[Records contained in a dataset]
────
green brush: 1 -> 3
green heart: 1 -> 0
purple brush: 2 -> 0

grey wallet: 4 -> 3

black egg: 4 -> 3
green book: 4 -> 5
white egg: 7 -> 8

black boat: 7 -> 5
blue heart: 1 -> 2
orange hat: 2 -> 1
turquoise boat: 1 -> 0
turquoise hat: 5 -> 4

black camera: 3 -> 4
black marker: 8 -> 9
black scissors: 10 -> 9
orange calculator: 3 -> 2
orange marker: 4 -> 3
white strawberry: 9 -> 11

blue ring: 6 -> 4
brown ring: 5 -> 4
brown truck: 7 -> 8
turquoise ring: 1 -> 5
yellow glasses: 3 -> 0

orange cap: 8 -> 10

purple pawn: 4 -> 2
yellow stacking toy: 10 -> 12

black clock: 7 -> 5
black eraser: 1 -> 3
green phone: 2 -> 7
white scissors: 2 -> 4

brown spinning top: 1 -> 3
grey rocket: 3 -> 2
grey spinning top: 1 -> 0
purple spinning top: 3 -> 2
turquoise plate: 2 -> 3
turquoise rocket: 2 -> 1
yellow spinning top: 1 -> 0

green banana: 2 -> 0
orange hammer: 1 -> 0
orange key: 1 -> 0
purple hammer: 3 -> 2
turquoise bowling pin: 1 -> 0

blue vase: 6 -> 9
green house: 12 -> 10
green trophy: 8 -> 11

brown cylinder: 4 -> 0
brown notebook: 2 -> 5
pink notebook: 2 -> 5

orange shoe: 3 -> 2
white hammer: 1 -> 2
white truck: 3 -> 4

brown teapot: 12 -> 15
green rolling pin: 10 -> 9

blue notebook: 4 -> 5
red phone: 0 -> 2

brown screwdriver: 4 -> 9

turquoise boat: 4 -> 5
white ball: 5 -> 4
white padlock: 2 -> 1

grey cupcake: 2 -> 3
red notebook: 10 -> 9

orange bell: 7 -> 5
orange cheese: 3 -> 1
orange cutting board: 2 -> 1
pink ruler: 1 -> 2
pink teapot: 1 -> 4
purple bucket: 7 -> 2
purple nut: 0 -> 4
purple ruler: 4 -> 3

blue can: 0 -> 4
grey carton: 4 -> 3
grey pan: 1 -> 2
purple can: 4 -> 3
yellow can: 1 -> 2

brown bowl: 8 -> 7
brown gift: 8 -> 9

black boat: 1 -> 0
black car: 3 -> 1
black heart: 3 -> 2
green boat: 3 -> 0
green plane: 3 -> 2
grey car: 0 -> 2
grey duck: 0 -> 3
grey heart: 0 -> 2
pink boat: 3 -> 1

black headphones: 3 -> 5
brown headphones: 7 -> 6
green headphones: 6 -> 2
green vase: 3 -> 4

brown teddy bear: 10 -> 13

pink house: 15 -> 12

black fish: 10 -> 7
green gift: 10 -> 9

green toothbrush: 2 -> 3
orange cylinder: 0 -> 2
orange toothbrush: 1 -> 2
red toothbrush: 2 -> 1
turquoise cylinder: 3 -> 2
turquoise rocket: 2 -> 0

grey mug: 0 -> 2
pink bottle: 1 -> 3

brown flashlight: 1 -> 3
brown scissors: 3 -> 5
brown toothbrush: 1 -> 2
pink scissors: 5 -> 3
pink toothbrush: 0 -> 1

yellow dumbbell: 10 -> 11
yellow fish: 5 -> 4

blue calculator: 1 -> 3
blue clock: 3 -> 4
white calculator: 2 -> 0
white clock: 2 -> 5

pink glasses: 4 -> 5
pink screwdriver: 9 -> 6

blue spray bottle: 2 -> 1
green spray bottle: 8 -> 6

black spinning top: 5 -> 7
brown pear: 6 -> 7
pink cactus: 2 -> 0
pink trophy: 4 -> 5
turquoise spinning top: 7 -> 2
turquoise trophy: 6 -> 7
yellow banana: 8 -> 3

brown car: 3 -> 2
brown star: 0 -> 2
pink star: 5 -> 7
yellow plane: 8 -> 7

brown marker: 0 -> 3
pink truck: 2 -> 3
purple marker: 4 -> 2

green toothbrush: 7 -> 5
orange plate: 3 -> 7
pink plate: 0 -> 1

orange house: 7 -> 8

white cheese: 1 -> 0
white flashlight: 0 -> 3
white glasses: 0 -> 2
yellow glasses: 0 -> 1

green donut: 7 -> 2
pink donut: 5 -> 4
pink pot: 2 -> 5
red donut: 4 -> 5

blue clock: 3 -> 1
────
For this exercise, output exactly the lines above from the line with "brown screwdriver: 4 -> 9" to the line with "yellow glasses: 0 -> 1", counting both, and leave out the rest.

brown screwdriver: 4 -> 9

turquoise boat: 4 -> 5
white ball: 5 -> 4
white padlock: 2 -> 1

grey cupcake: 2 -> 3
red notebook: 10 -> 9

orange bell: 7 -> 5
orange cheese: 3 -> 1
orange cutting board: 2 -> 1
pink ruler: 1 -> 2
pink teapot: 1 -> 4
purple bucket: 7 -> 2
purple nut: 0 -> 4
purple ruler: 4 -> 3

blue can: 0 -> 4
grey carton: 4 -> 3
grey pan: 1 -> 2
purple can: 4 -> 3
yellow can: 1 -> 2

brown bowl: 8 -> 7
brown gift: 8 -> 9

black boat: 1 -> 0
black car: 3 -> 1
black heart: 3 -> 2
green boat: 3 -> 0
green plane: 3 -> 2
grey car: 0 -> 2
grey duck: 0 -> 3
grey heart: 0 -> 2
pink boat: 3 -> 1

black headphones: 3 -> 5
brown headphones: 7 -> 6
green headphones: 6 -> 2
green vase: 3 -> 4

brown teddy bear: 10 -> 13

pink house: 15 -> 12

black fish: 10 -> 7
green gift: 10 -> 9

green toothbrush: 2 -> 3
orange cylinder: 0 -> 2
orange toothbrush: 1 -> 2
red toothbrush: 2 -> 1
turquoise cylinder: 3 -> 2
turquoise rocket: 2 -> 0

grey mug: 0 -> 2
pink bottle: 1 -> 3

brown flashlight: 1 -> 3
brown scissors: 3 -> 5
brown toothbrush: 1 -> 2
pink scissors: 5 -> 3
pink toothbrush: 0 -> 1

yellow dumbbell: 10 -> 11
yellow fish: 5 -> 4

blue calculator: 1 -> 3
blue clock: 3 -> 4
white calculator: 2 -> 0
white clock: 2 -> 5

pink glasses: 4 -> 5
pink screwdriver: 9 -> 6

blue spray bottle: 2 -> 1
green spray bottle: 8 -> 6

black spinning top: 5 -> 7
brown pear: 6 -> 7
pink cactus: 2 -> 0
pink trophy: 4 -> 5
turquoise spinning top: 7 -> 2
turquoise trophy: 6 -> 7
yellow banana: 8 -> 3

brown car: 3 -> 2
brown star: 0 -> 2
pink star: 5 -> 7
yellow plane: 8 -> 7

brown marker: 0 -> 3
pink truck: 2 -> 3
purple marker: 4 -> 2

green toothbrush: 7 -> 5
orange plate: 3 -> 7
pink plate: 0 -> 1

orange house: 7 -> 8

white cheese: 1 -> 0
white flashlight: 0 -> 3
white glasses: 0 -> 2
yellow glasses: 0 -> 1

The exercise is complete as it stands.